> _Work order_: Reproduce all of the data below without alteration; exclude every picture.

> _Dataset excerpt_:

--------------------------------------------------

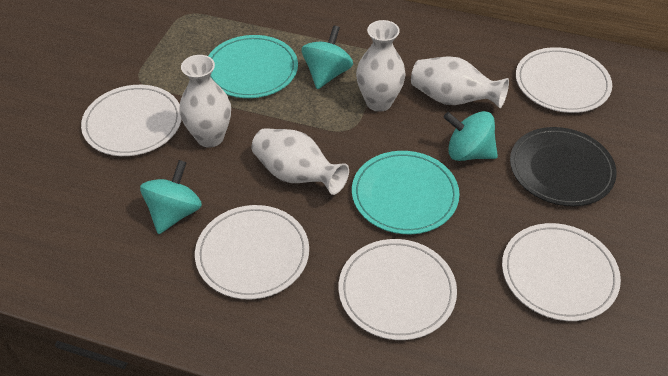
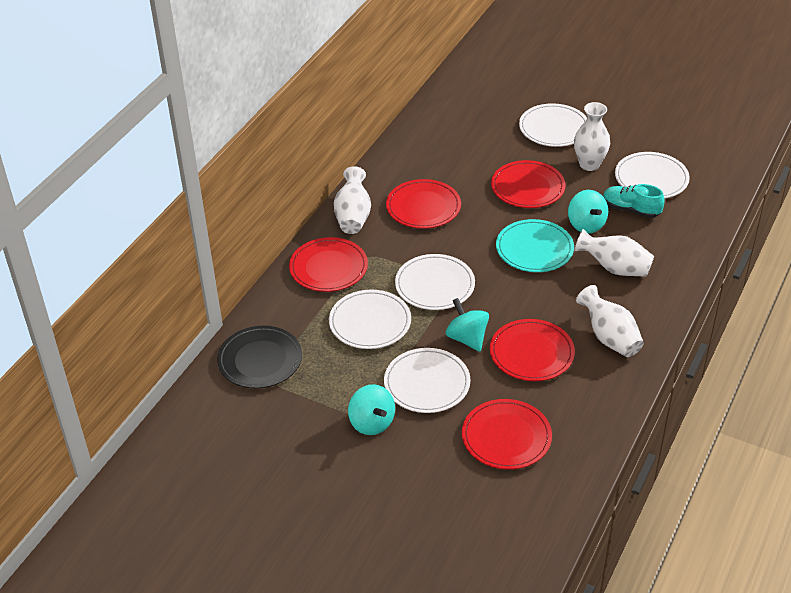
red plate: 0 -> 5
turquoise plate: 2 -> 1
turquoise shoe: 0 -> 1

--------------------------------------------------

> _Completed exercise_:
red plate: 0 -> 5
turquoise plate: 2 -> 1
turquoise shoe: 0 -> 1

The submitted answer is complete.